INPUT FOR THIS TASK ->
= Beginning of Section =

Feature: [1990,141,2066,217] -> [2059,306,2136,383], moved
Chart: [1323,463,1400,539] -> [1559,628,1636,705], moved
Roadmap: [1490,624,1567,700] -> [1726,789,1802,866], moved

= End of Section =
= Beginning of Section =

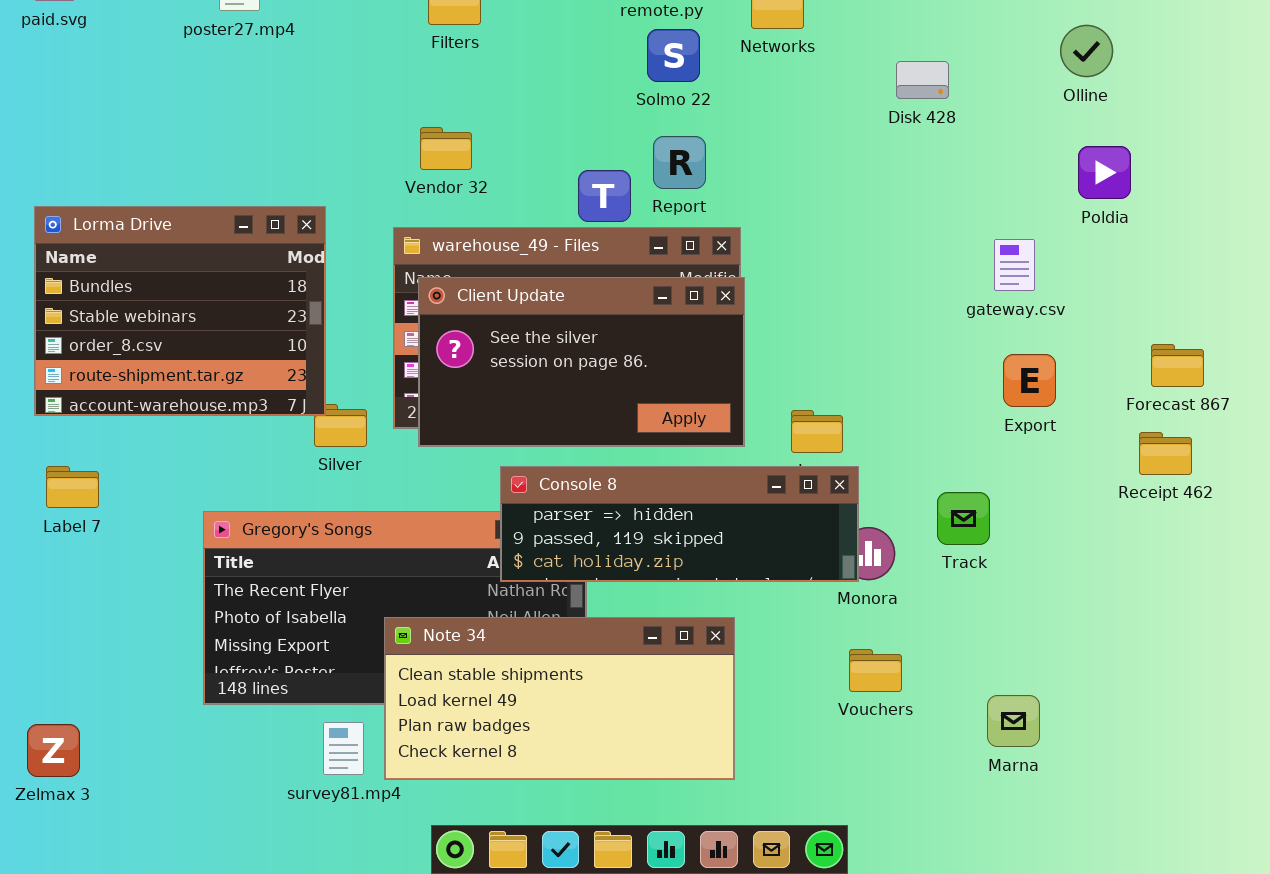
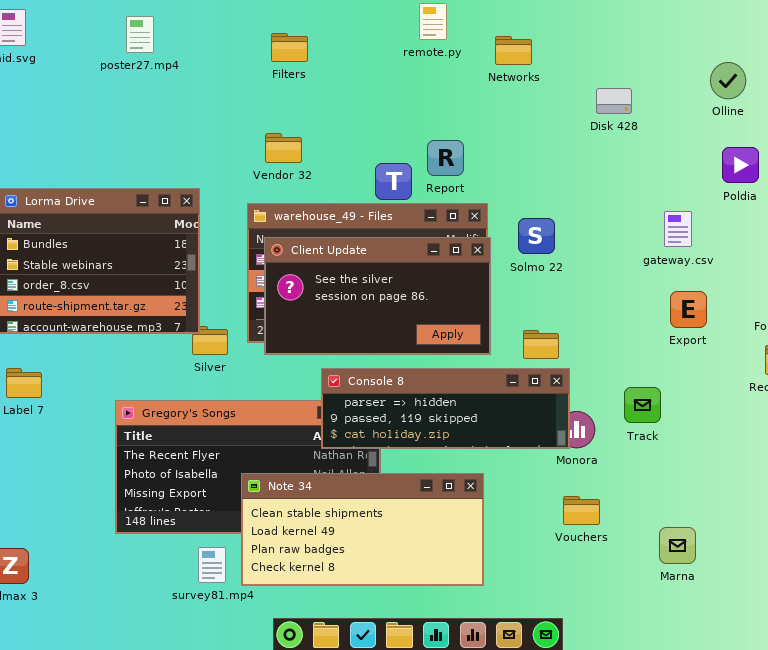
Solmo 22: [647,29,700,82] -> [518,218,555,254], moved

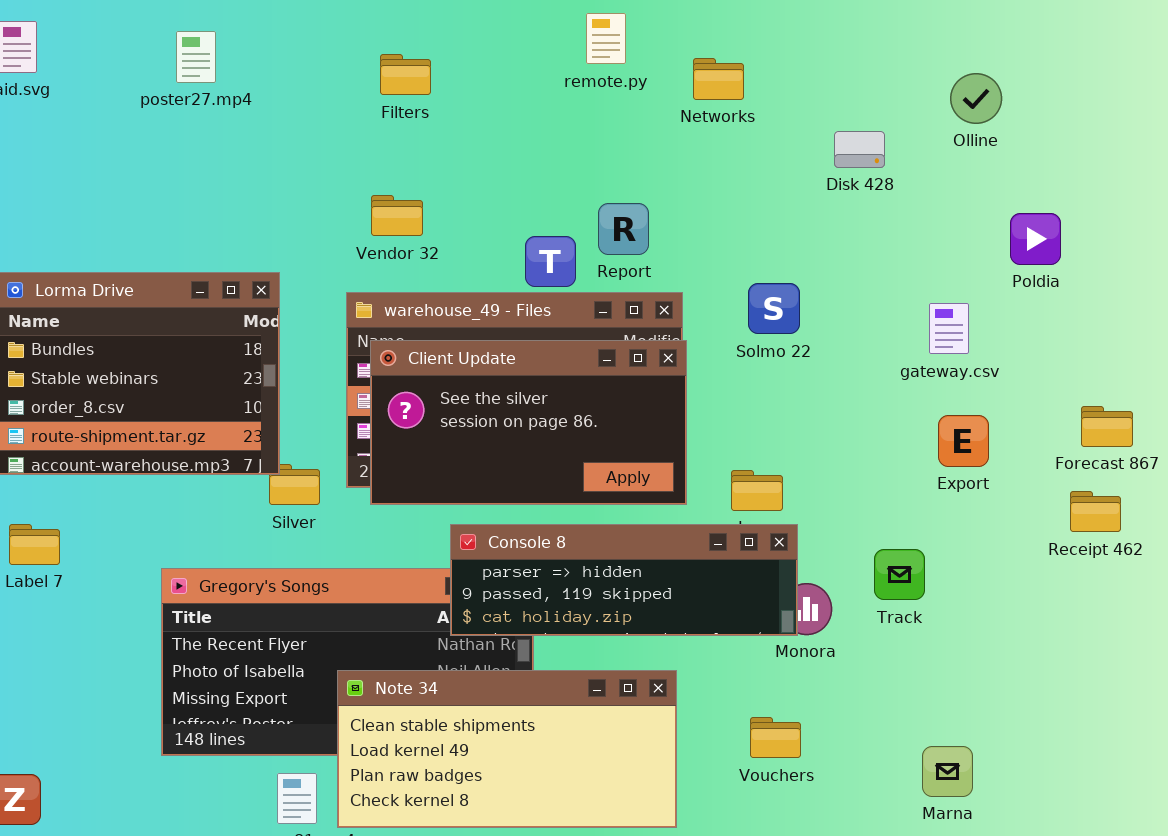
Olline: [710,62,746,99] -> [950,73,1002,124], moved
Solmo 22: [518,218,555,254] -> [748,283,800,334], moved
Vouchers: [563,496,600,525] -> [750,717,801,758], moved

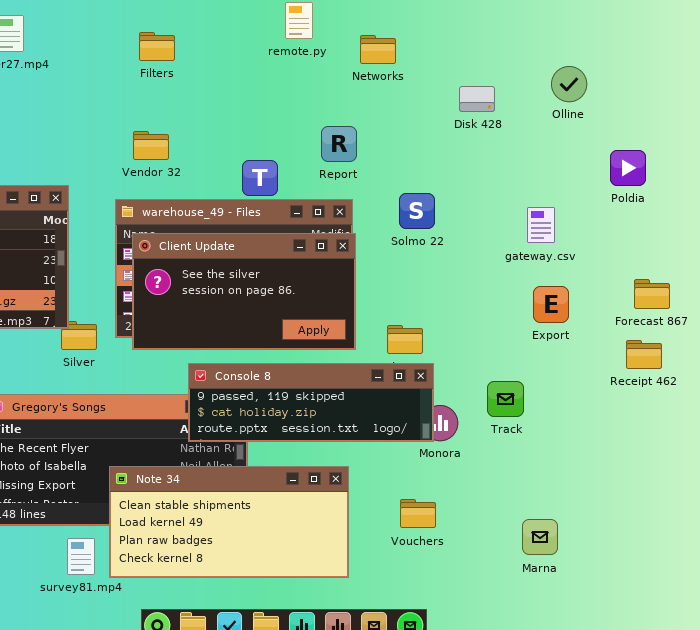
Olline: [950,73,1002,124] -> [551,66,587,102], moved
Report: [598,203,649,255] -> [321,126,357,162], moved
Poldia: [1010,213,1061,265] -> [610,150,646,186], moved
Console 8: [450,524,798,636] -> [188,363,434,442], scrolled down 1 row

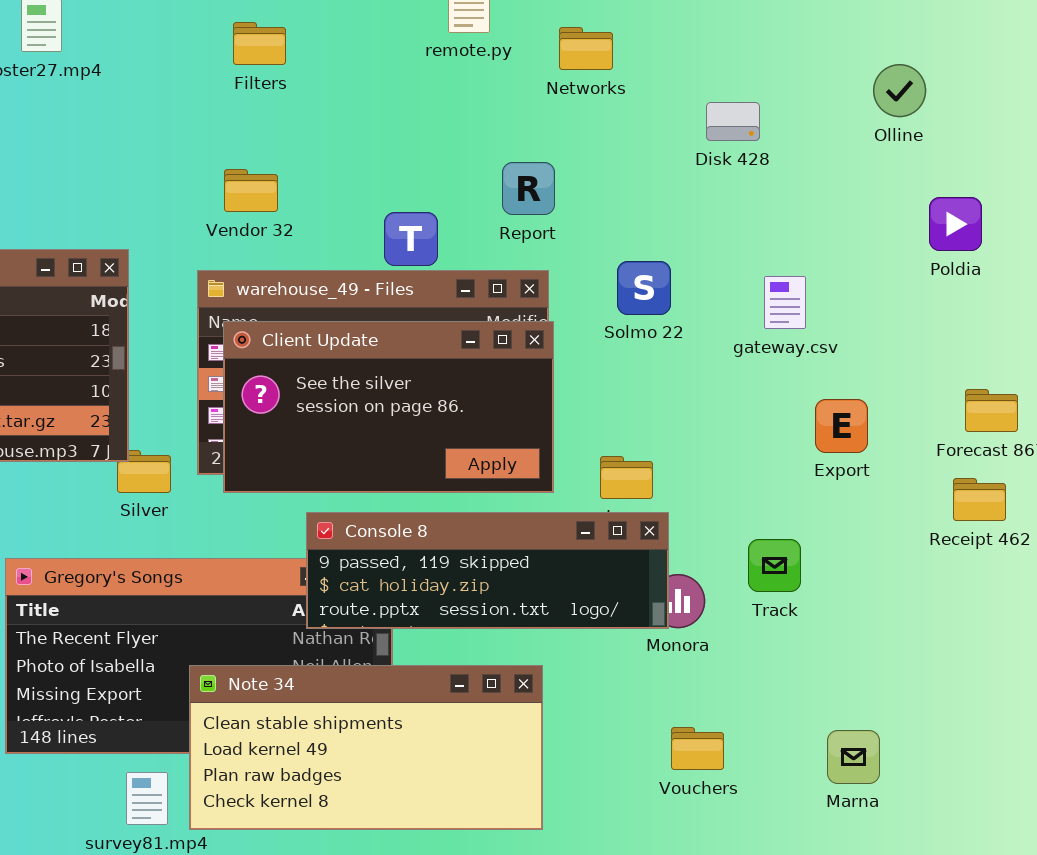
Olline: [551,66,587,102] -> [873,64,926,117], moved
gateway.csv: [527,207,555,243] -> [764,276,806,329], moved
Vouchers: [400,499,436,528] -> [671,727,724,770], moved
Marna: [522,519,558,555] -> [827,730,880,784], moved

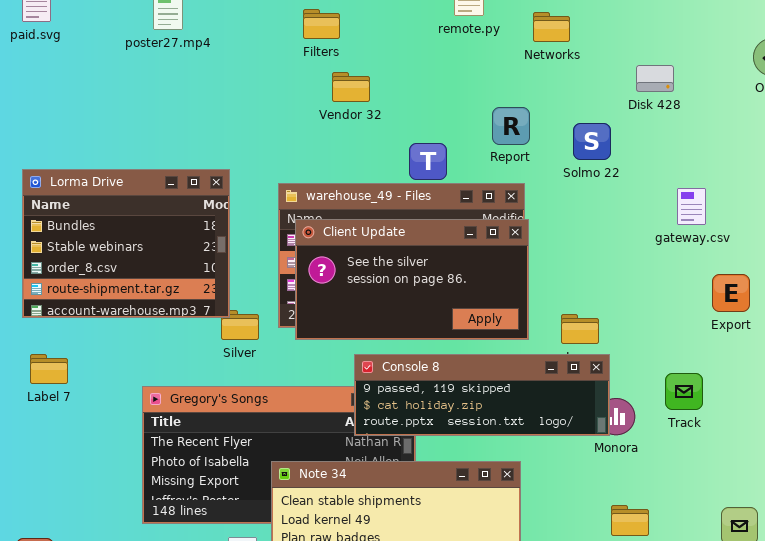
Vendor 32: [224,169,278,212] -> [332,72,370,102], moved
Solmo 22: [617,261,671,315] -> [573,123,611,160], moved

= End of Section =
= Beginning of Section =

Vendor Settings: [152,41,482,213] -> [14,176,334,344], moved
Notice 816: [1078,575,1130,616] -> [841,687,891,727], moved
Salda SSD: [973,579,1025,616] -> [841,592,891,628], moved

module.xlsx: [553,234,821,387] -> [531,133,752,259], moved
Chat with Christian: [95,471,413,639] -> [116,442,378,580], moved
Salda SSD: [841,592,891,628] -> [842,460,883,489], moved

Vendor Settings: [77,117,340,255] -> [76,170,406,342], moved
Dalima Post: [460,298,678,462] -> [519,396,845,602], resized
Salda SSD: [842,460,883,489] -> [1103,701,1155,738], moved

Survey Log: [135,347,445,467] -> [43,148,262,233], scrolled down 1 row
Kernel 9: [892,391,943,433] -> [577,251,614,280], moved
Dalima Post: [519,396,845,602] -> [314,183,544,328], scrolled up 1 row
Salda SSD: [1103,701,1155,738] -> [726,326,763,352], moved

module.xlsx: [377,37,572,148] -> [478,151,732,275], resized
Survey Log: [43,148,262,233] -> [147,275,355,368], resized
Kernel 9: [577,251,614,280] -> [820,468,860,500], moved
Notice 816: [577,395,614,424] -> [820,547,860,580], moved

= End of Section =

TASK BRIEF -> Proceeding from the line containing "module.xlsx: [377,37,572,148] ->" through the line containing "Notice 816: [577,395,614,424]", transcribe the lines above exactly, both end lines included.

SOLUTION TO THIS TASK ->
module.xlsx: [377,37,572,148] -> [478,151,732,275], resized
Survey Log: [43,148,262,233] -> [147,275,355,368], resized
Kernel 9: [577,251,614,280] -> [820,468,860,500], moved
Notice 816: [577,395,614,424] -> [820,547,860,580], moved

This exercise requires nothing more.